> PROBLEM:
Could the lines from the one containing "robot (pink) 77,198" through the end of the material below be returned exactly, with nothing else?
- - - -
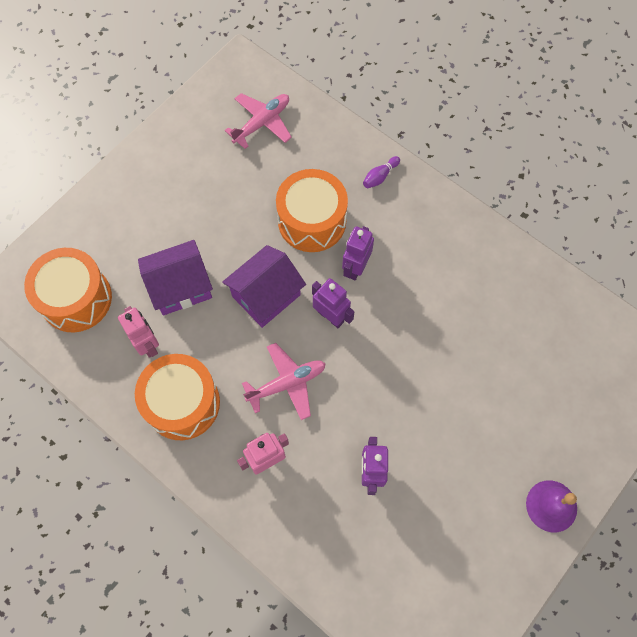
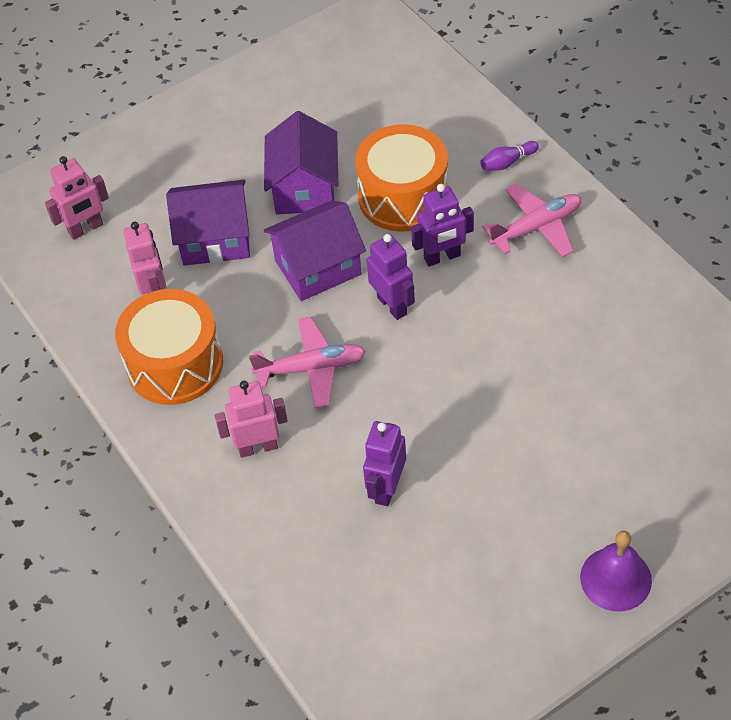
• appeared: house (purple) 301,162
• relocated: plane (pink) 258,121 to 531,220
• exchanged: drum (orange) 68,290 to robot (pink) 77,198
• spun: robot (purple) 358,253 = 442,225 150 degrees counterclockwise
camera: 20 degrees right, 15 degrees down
- - - -
> EXERCISE ANSWER:
• exchanged: drum (orange) 68,290 to robot (pink) 77,198
• spun: robot (purple) 358,253 = 442,225 150 degrees counterclockwise
camera: 20 degrees right, 15 degrees down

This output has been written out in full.